◆ **Task statement**:
Each record below is to be set down again precisely.

--- Information shown ---

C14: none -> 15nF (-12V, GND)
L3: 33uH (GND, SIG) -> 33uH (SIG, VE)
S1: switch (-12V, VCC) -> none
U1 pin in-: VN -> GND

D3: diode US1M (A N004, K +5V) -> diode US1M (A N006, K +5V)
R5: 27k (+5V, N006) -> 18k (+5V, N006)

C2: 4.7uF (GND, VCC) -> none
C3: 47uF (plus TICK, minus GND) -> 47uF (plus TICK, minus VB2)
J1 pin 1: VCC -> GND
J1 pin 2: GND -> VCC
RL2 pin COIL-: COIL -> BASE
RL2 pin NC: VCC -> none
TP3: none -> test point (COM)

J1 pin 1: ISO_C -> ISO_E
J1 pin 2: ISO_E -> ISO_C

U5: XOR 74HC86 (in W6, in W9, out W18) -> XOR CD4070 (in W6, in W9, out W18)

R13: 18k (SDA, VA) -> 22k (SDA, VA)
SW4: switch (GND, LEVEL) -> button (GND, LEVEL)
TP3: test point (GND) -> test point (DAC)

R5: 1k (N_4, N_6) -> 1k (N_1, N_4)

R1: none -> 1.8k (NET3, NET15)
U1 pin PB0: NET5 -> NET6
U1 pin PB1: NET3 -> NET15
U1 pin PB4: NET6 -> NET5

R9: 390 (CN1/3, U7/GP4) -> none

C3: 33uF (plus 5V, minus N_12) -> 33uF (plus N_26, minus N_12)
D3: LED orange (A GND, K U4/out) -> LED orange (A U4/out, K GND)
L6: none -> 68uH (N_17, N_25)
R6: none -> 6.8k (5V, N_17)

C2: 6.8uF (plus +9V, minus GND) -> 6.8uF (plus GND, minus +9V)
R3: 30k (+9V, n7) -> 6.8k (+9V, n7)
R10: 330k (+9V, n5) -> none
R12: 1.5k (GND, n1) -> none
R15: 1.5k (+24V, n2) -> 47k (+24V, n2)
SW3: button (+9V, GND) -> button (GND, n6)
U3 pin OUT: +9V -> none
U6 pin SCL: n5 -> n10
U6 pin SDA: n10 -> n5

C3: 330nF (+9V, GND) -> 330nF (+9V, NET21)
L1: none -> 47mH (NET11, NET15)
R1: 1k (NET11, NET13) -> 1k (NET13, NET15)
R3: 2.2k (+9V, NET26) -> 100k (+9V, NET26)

---

◆ **Result**:
C14: none -> 15nF (-12V, GND)
L3: 33uH (GND, SIG) -> 33uH (SIG, VE)
S1: switch (-12V, VCC) -> none
U1 pin in-: VN -> GND

D3: diode US1M (A N004, K +5V) -> diode US1M (A N006, K +5V)
R5: 27k (+5V, N006) -> 18k (+5V, N006)

C2: 4.7uF (GND, VCC) -> none
C3: 47uF (plus TICK, minus GND) -> 47uF (plus TICK, minus VB2)
J1 pin 1: VCC -> GND
J1 pin 2: GND -> VCC
RL2 pin COIL-: COIL -> BASE
RL2 pin NC: VCC -> none
TP3: none -> test point (COM)

J1 pin 1: ISO_C -> ISO_E
J1 pin 2: ISO_E -> ISO_C

U5: XOR 74HC86 (in W6, in W9, out W18) -> XOR CD4070 (in W6, in W9, out W18)

R13: 18k (SDA, VA) -> 22k (SDA, VA)
SW4: switch (GND, LEVEL) -> button (GND, LEVEL)
TP3: test point (GND) -> test point (DAC)

R5: 1k (N_4, N_6) -> 1k (N_1, N_4)

R1: none -> 1.8k (NET3, NET15)
U1 pin PB0: NET5 -> NET6
U1 pin PB1: NET3 -> NET15
U1 pin PB4: NET6 -> NET5

R9: 390 (CN1/3, U7/GP4) -> none

C3: 33uF (plus 5V, minus N_12) -> 33uF (plus N_26, minus N_12)
D3: LED orange (A GND, K U4/out) -> LED orange (A U4/out, K GND)
L6: none -> 68uH (N_17, N_25)
R6: none -> 6.8k (5V, N_17)

C2: 6.8uF (plus +9V, minus GND) -> 6.8uF (plus GND, minus +9V)
R3: 30k (+9V, n7) -> 6.8k (+9V, n7)
R10: 330k (+9V, n5) -> none
R12: 1.5k (GND, n1) -> none
R15: 1.5k (+24V, n2) -> 47k (+24V, n2)
SW3: button (+9V, GND) -> button (GND, n6)
U3 pin OUT: +9V -> none
U6 pin SCL: n5 -> n10
U6 pin SDA: n10 -> n5

C3: 330nF (+9V, GND) -> 330nF (+9V, NET21)
L1: none -> 47mH (NET11, NET15)
R1: 1k (NET11, NET13) -> 1k (NET13, NET15)
R3: 2.2k (+9V, NET26) -> 100k (+9V, NET26)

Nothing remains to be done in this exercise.